Return without any change the rows that open with the first line and close with the line containing "You are standing on", including both of those lines.

**Exercise data**
━━━━━━━━━━━━━━━━
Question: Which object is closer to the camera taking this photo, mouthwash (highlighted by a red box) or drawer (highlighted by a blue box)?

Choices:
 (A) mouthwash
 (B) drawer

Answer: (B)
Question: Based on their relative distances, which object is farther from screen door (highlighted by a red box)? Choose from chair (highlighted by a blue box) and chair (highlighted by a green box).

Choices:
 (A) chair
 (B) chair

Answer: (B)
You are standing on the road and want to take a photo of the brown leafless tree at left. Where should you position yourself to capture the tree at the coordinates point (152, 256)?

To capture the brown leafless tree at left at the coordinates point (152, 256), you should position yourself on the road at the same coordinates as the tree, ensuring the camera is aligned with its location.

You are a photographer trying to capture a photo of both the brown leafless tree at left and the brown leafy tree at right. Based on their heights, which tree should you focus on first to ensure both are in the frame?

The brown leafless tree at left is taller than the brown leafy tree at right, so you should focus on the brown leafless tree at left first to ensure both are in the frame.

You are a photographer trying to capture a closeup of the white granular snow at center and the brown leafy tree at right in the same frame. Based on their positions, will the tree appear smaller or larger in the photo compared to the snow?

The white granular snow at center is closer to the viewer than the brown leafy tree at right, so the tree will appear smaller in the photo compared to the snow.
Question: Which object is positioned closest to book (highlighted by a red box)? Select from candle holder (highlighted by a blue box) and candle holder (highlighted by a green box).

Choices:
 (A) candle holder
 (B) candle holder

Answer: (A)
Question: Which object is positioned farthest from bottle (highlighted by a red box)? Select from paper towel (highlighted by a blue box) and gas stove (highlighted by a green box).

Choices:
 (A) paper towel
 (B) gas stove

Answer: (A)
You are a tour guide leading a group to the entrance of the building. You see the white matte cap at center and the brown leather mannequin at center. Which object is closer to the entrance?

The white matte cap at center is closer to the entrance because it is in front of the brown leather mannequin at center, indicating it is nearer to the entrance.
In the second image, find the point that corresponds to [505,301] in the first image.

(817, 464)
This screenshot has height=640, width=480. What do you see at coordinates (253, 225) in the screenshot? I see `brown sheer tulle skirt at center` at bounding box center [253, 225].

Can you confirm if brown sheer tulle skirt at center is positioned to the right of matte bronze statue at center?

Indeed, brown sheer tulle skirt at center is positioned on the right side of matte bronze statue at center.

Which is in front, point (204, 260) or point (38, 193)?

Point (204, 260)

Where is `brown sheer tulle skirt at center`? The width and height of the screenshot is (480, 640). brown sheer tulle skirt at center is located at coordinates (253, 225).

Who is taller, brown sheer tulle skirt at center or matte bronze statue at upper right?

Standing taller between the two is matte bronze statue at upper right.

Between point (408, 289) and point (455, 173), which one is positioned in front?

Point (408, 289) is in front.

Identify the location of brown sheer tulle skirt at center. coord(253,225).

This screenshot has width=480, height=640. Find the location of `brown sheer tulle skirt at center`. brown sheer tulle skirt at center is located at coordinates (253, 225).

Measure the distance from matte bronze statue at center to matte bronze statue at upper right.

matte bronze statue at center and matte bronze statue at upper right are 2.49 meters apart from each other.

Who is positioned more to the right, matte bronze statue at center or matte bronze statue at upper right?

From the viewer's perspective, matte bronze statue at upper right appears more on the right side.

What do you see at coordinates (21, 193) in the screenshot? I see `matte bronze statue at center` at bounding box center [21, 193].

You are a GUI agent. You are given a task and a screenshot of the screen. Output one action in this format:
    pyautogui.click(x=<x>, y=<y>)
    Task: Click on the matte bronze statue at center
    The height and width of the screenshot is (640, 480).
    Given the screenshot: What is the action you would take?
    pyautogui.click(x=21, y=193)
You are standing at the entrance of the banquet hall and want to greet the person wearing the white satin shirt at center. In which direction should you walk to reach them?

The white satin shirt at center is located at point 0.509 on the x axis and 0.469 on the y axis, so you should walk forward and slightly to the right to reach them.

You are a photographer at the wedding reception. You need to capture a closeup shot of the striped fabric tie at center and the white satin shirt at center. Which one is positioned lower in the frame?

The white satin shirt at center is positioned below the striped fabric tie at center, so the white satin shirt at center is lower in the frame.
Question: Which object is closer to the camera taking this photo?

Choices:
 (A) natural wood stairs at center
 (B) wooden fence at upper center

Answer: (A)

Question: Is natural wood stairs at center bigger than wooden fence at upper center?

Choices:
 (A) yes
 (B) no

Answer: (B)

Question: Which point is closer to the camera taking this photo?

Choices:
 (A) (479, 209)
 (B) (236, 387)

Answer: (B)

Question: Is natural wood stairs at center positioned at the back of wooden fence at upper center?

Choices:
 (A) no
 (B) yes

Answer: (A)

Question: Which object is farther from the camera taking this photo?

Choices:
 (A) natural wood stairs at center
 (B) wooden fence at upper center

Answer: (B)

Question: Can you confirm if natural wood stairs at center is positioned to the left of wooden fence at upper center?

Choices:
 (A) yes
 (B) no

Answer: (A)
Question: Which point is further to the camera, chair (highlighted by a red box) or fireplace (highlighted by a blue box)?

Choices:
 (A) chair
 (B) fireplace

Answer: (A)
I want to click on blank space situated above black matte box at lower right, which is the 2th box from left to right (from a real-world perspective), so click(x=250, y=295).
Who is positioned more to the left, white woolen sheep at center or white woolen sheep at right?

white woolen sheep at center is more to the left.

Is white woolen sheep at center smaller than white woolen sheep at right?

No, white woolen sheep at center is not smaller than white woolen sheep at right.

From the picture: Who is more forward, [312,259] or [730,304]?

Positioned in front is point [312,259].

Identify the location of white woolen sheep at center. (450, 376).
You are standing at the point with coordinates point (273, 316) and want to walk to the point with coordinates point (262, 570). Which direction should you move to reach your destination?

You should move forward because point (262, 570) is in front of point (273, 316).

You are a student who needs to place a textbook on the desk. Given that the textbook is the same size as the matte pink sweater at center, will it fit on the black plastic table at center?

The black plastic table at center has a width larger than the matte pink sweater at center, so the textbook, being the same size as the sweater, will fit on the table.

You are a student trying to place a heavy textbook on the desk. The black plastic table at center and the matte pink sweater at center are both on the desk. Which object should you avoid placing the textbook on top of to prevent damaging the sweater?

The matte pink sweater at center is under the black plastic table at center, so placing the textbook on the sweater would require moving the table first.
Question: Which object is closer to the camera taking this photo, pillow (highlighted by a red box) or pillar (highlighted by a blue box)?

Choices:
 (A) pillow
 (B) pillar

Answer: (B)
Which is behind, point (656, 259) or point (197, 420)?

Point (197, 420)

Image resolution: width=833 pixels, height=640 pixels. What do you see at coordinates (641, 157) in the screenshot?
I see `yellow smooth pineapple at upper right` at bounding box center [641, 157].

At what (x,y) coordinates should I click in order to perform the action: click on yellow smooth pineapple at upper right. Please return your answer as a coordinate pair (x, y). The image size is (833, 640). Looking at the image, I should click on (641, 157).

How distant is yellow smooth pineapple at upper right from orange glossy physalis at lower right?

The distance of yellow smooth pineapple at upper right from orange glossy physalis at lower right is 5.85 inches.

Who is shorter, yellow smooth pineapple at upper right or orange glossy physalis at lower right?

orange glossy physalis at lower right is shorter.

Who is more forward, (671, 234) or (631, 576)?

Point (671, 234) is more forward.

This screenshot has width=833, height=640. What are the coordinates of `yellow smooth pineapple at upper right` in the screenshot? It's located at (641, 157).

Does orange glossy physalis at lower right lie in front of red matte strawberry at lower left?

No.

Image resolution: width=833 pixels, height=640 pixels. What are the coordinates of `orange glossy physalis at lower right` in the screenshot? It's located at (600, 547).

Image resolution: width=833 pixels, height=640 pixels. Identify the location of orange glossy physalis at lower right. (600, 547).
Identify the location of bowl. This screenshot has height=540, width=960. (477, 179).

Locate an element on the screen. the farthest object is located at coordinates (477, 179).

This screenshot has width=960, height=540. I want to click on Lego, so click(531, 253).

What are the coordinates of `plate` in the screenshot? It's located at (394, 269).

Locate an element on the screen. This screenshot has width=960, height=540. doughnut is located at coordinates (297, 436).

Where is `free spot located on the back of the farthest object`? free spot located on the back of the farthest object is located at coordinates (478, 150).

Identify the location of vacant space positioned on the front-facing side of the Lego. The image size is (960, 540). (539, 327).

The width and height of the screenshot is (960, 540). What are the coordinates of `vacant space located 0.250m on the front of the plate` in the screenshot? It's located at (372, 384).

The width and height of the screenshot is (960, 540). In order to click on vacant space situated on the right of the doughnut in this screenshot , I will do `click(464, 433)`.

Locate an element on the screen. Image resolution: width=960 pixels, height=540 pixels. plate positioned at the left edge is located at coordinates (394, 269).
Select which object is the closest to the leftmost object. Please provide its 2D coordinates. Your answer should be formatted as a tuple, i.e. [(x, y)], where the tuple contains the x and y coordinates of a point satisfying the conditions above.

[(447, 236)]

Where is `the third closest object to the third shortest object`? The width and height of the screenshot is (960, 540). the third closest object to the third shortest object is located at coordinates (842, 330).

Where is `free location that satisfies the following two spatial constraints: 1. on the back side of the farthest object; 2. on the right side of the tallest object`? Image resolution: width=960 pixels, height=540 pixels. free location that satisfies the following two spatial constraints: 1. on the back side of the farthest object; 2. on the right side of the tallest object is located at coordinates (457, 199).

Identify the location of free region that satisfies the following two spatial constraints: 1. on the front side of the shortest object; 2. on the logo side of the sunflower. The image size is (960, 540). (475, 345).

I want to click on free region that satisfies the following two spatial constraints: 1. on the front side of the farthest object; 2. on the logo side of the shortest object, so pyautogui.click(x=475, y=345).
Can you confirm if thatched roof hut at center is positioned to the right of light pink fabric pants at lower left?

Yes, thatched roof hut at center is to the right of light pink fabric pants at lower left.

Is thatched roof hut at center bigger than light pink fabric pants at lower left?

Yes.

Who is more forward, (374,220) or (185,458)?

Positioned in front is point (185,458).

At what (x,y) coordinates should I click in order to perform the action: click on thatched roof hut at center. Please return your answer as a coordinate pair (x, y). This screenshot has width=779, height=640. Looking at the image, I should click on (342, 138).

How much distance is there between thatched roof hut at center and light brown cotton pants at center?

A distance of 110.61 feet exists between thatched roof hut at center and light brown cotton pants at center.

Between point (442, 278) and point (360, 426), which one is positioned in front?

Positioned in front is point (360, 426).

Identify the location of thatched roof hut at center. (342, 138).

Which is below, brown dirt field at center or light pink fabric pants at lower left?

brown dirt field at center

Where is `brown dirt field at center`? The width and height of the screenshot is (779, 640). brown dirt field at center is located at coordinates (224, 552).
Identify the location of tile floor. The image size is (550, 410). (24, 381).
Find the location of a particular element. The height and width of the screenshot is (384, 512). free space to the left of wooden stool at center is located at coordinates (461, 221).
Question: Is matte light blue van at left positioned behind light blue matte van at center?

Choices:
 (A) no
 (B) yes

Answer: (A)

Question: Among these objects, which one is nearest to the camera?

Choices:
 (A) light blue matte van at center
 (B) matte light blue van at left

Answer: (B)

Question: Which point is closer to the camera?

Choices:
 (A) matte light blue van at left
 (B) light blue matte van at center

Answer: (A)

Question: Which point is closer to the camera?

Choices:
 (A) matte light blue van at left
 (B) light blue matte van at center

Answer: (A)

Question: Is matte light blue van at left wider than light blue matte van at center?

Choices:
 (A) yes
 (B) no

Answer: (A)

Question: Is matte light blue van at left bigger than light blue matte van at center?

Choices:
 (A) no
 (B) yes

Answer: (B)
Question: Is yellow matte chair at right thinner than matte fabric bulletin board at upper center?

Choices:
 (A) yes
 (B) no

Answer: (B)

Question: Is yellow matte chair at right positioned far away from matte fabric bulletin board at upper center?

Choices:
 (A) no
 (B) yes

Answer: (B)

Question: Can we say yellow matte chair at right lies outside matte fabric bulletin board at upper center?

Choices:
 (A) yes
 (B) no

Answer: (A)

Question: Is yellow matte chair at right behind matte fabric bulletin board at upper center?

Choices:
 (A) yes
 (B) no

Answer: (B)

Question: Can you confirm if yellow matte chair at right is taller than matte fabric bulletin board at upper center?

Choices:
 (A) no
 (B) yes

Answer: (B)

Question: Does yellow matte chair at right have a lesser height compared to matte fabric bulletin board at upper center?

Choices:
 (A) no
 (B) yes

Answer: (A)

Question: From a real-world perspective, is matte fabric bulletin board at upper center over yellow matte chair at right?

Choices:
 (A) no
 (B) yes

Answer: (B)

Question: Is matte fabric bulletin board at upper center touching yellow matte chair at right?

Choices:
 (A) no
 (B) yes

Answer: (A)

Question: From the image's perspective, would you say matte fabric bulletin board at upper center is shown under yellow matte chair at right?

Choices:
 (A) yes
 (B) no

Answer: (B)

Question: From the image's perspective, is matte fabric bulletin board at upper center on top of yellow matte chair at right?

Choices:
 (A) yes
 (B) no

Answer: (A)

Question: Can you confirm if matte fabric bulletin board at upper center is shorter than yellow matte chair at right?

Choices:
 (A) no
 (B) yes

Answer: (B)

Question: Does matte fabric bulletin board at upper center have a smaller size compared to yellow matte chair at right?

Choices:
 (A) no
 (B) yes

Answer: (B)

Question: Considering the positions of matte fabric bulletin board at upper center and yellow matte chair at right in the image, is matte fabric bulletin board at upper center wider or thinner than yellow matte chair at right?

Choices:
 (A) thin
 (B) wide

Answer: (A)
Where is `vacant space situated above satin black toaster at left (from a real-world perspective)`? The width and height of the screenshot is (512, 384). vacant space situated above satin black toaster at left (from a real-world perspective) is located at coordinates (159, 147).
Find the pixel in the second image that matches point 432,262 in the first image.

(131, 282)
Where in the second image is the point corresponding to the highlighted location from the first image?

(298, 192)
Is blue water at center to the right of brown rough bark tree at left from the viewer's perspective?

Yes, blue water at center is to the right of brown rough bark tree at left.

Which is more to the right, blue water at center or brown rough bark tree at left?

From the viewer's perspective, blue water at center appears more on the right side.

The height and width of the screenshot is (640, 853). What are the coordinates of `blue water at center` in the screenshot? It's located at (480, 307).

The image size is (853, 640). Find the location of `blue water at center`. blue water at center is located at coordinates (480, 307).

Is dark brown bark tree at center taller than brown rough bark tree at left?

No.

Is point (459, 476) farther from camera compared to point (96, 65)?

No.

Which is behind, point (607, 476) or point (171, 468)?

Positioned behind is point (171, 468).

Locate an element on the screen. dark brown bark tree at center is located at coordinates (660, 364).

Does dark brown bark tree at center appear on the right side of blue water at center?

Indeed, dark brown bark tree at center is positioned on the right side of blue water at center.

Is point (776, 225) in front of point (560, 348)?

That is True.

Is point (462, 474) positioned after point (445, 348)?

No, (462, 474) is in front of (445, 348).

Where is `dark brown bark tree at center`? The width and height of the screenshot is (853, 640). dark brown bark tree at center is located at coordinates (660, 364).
━━━━━━━━━━━━━━━━
**Final answer**
Question: Which object is closer to the camera taking this photo, mouthwash (highlighted by a red box) or drawer (highlighted by a blue box)?

Choices:
 (A) mouthwash
 (B) drawer

Answer: (B)
Question: Based on their relative distances, which object is farther from screen door (highlighted by a red box)? Choose from chair (highlighted by a blue box) and chair (highlighted by a green box).

Choices:
 (A) chair
 (B) chair

Answer: (B)
You are standing on the road and want to take a photo of the brown leafless tree at left. Where should you position yourself to capture the tree at the coordinates point (152, 256)?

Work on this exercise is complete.